(Collection entries)

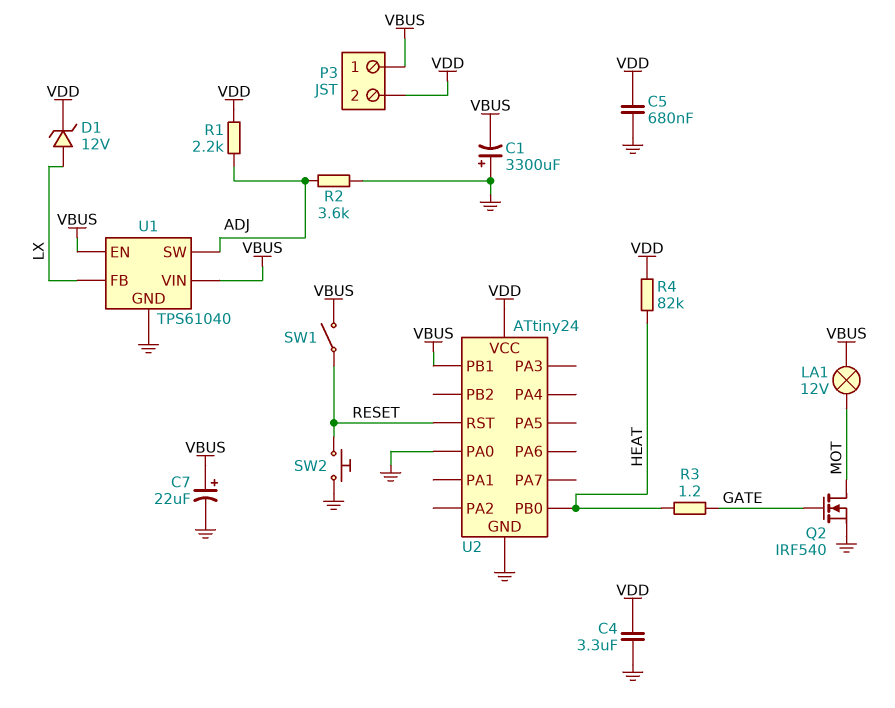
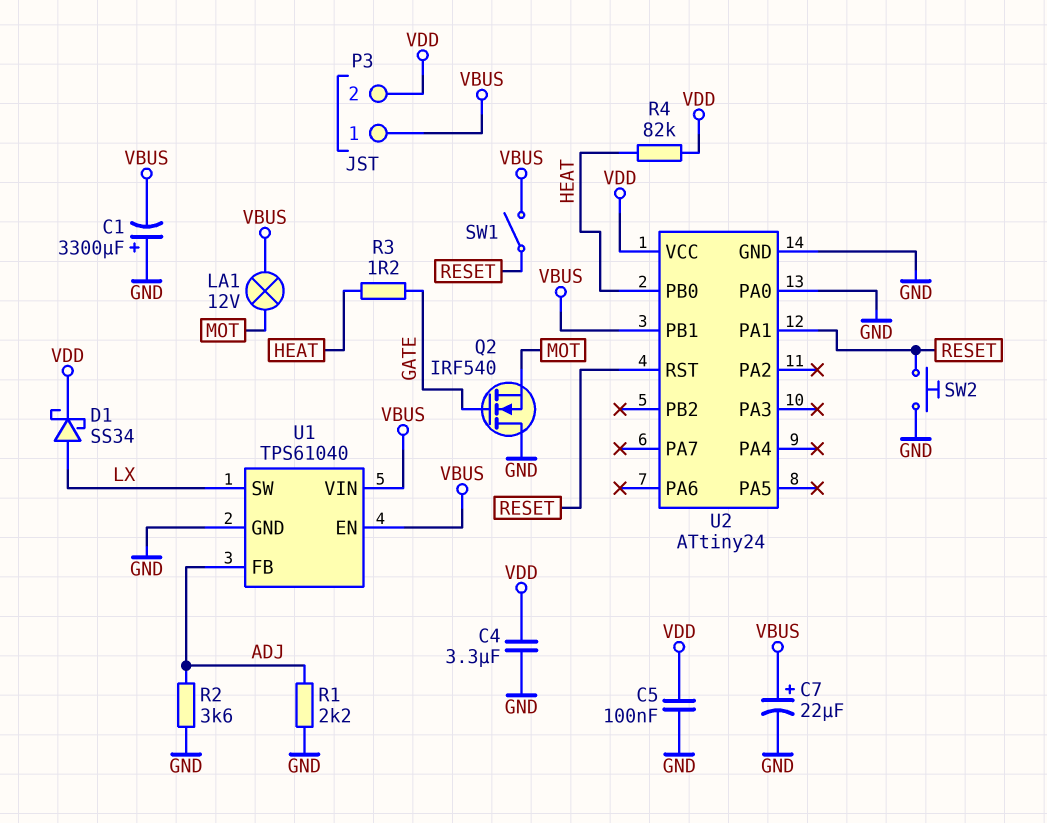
C5: 680nF (GND, VDD) -> 100nF (GND, VDD)
D1: zener 12V (A LX, K VDD) -> schottky SS34 (A LX, K VDD)
Q2: NMOS IRF540 (G GATE, D MOT, S GND) -> NMOS IRF540 (G GATE, D GND, S MOT)
R1: 2.2k (ADJ, VDD) -> 2.2k (ADJ, GND)
U1 pin FB: LX -> ADJ
U1 pin SW: ADJ -> LX
U2 pin PA1: none -> RESET

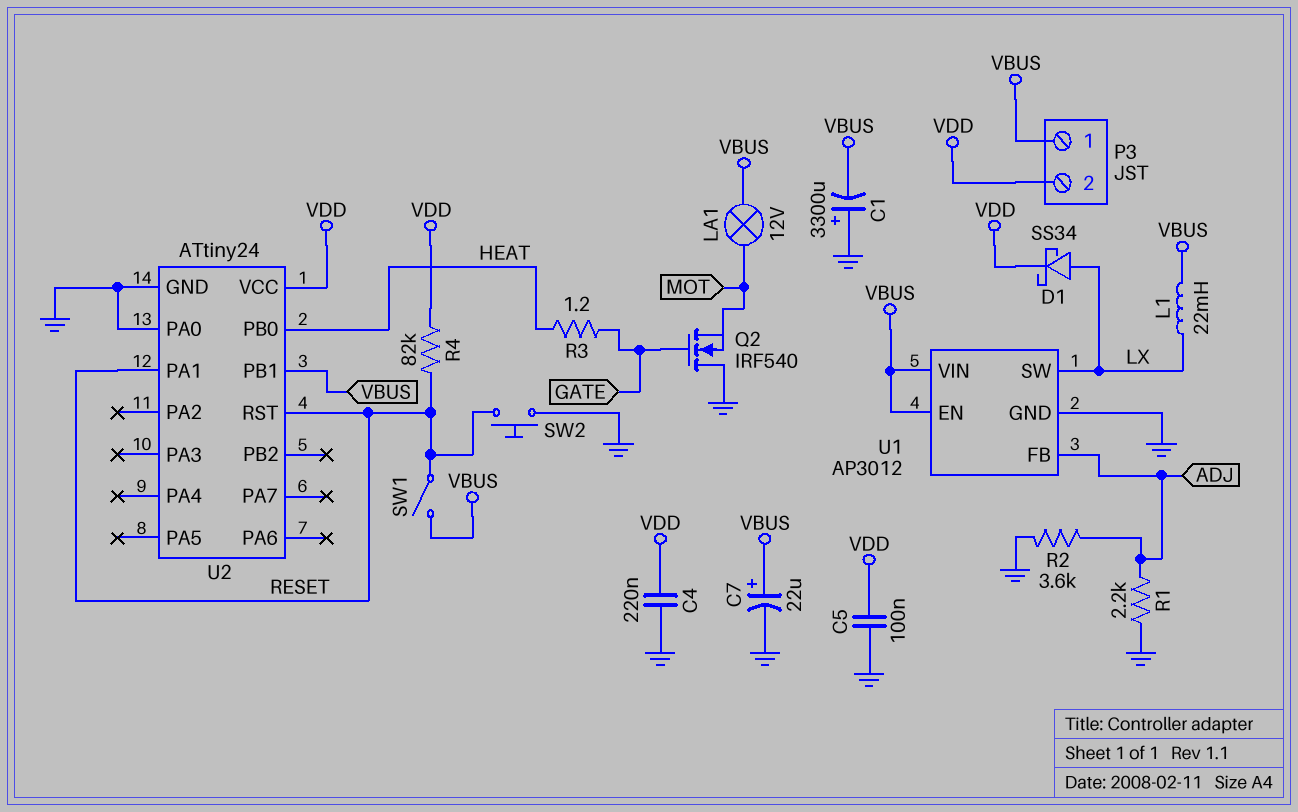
C4: 3.3uF (GND, VDD) -> 220nF (GND, VDD)
L1: none -> 22mH (LX, VBUS)
R4: 82k (HEAT, VDD) -> 82k (RESET, VDD)
U1: TPS61040 -> AP3012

**DIRECTIONS FOR THIS TASK**:
Retype the records exactly. Any image in them should not appear in what you write.

**ANSWER SECTION**:
C5: 680nF (GND, VDD) -> 100nF (GND, VDD)
D1: zener 12V (A LX, K VDD) -> schottky SS34 (A LX, K VDD)
Q2: NMOS IRF540 (G GATE, D MOT, S GND) -> NMOS IRF540 (G GATE, D GND, S MOT)
R1: 2.2k (ADJ, VDD) -> 2.2k (ADJ, GND)
U1 pin FB: LX -> ADJ
U1 pin SW: ADJ -> LX
U2 pin PA1: none -> RESET

C4: 3.3uF (GND, VDD) -> 220nF (GND, VDD)
L1: none -> 22mH (LX, VBUS)
R4: 82k (HEAT, VDD) -> 82k (RESET, VDD)
U1: TPS61040 -> AP3012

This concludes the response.